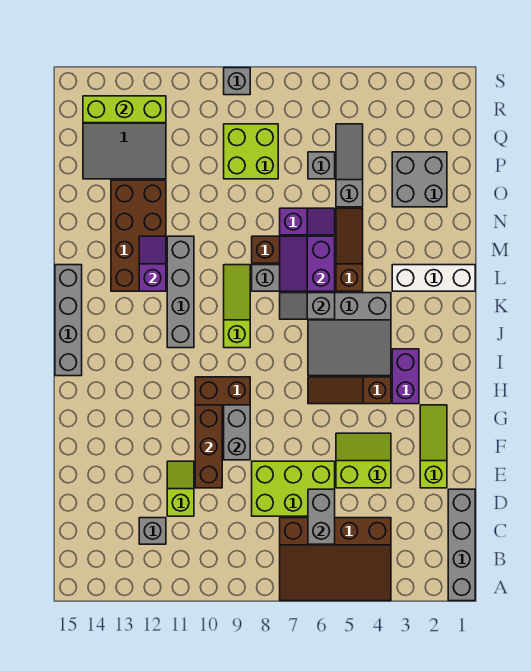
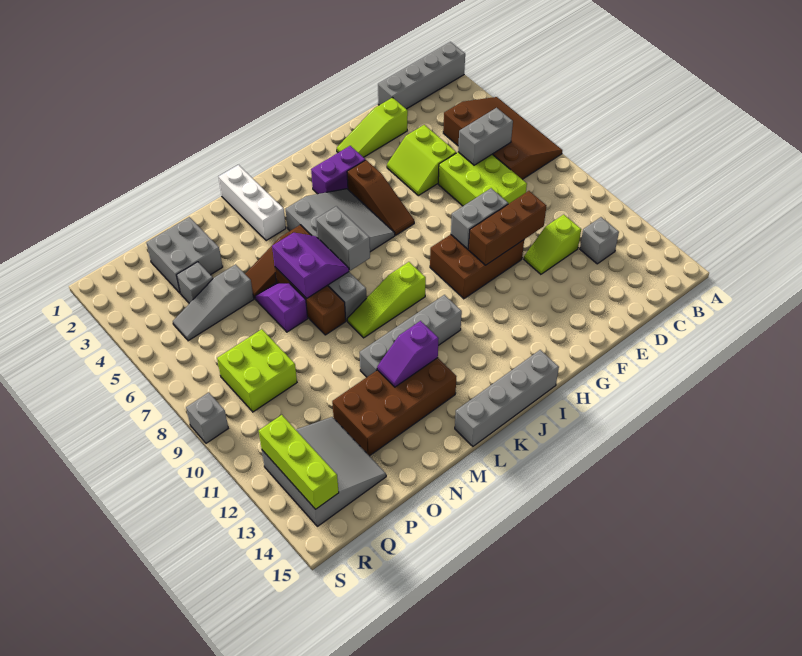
grey slope K6:K7 level 2 top 6 -> grey brick K6:K7 level 2
purple slope L6:M7 level 2 top 6 -> purple slope L6:M7 level 2 top M
grey brick P6 level 1 -> grey brick P4 level 1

========

§ **Task to carry out**:
For every line of the material above that contains the word "brick", show the line.

§ **Completed task**:
grey slope K6:K7 level 2 top 6 -> grey brick K6:K7 level 2
grey brick P6 level 1 -> grey brick P4 level 1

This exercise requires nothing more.